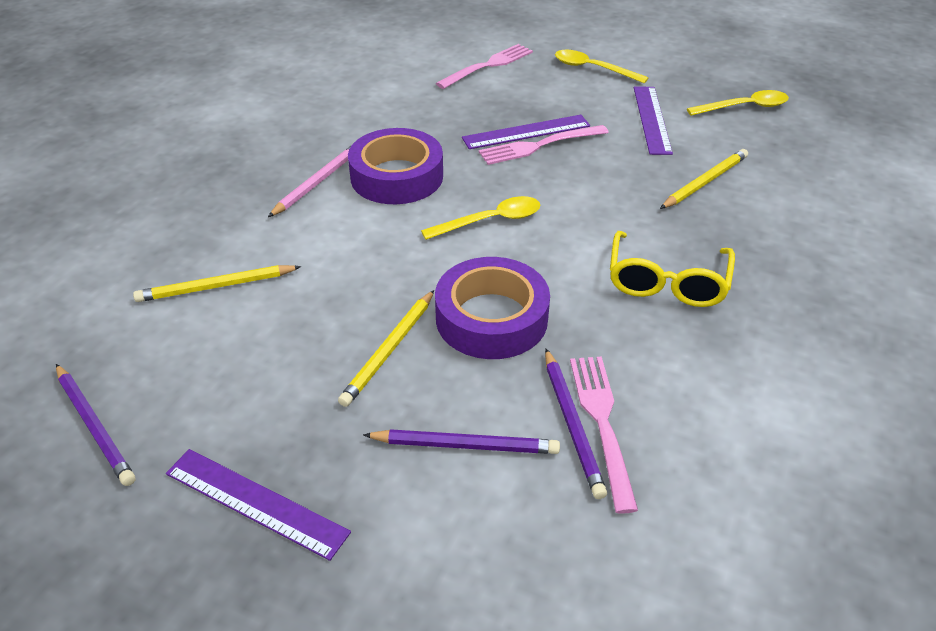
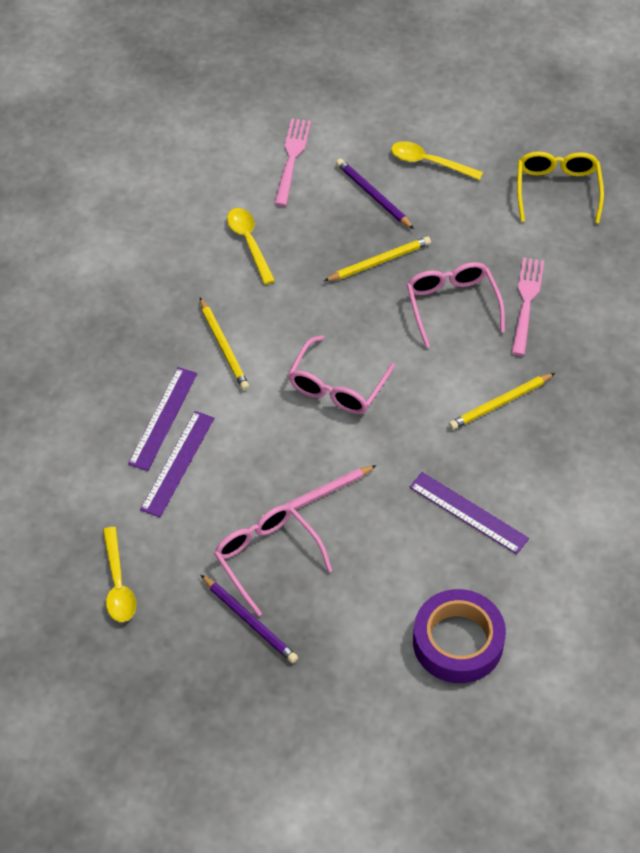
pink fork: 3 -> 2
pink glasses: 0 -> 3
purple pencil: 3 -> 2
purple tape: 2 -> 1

---

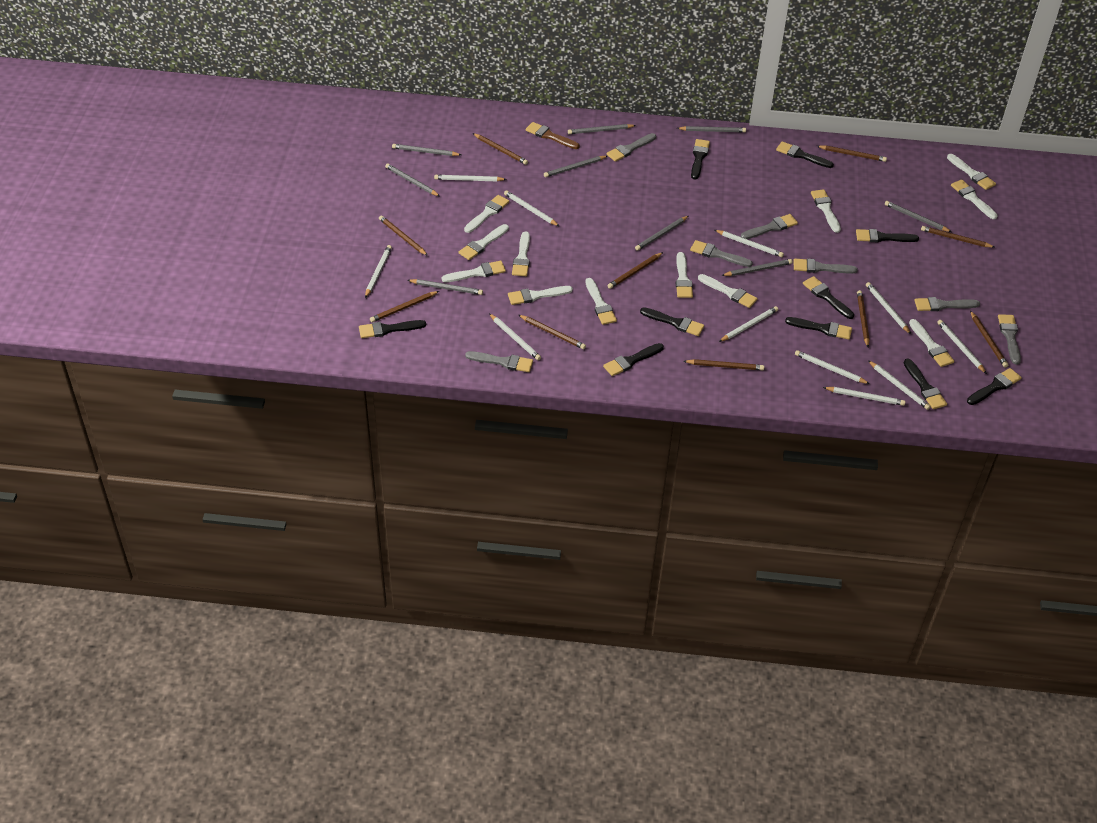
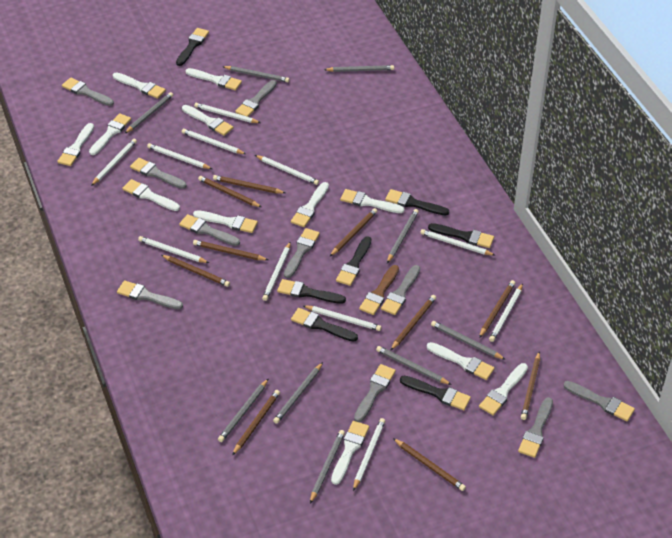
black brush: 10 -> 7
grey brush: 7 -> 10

__WORK TO BE COMPLETED__: Start with the line above that contains "pink fork: 3 -> 2" and end with the line that contains "purple tape: 2 -> 1". Write out those lines exactly, and only those.

__YOUR SOLUTION__:
pink fork: 3 -> 2
pink glasses: 0 -> 3
purple pencil: 3 -> 2
purple tape: 2 -> 1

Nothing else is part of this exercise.